Work order — Which lines below contain the word "having"? Copy each one.

Material for this task —
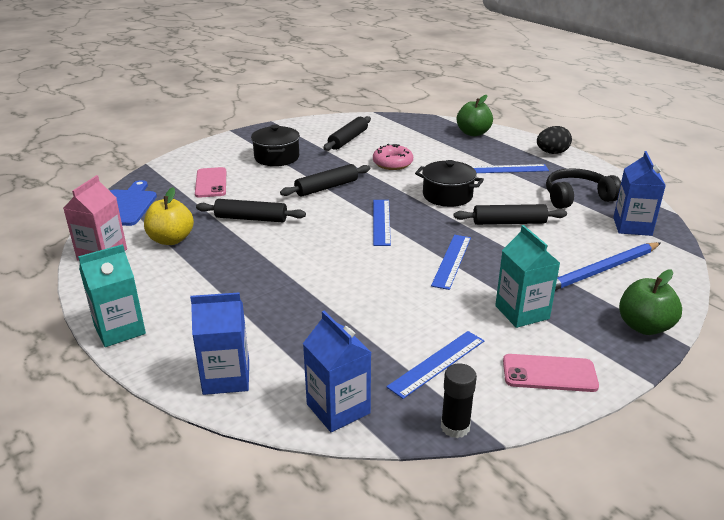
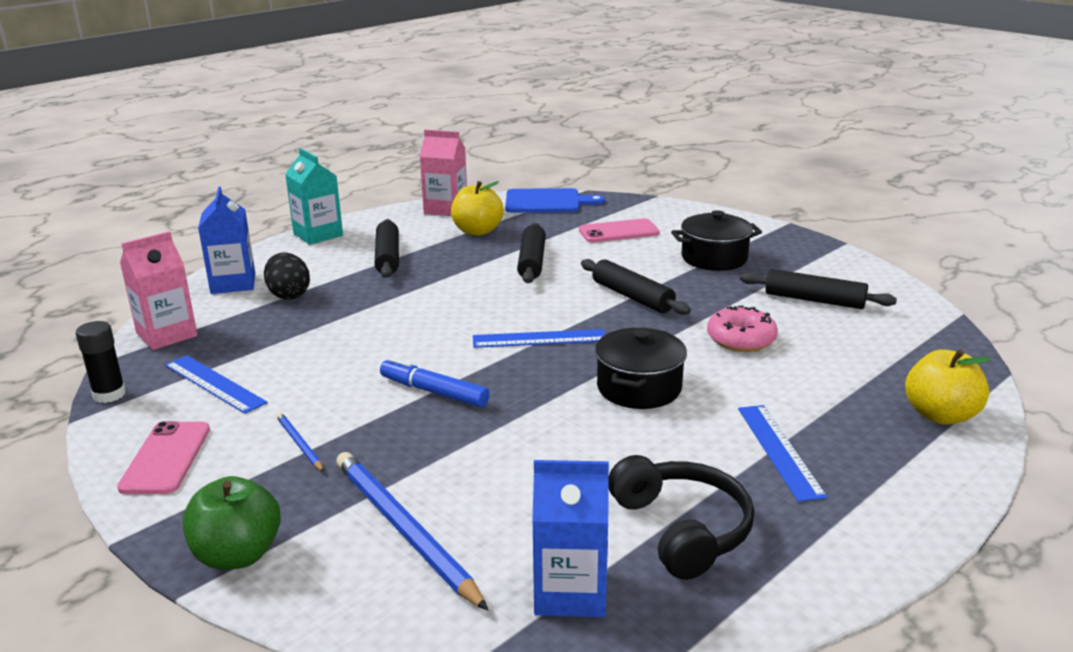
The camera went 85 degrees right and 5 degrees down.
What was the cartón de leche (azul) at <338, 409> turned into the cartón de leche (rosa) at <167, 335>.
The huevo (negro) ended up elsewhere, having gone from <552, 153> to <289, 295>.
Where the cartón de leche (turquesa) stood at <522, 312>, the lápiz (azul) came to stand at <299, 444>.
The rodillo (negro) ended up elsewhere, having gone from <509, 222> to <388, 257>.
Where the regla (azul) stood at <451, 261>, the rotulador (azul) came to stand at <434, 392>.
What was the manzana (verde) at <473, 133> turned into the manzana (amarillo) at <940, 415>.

Solved exercise —
The huevo (negro) ended up elsewhere, having gone from <552, 153> to <289, 295>.
The rodillo (negro) ended up elsewhere, having gone from <509, 222> to <388, 257>.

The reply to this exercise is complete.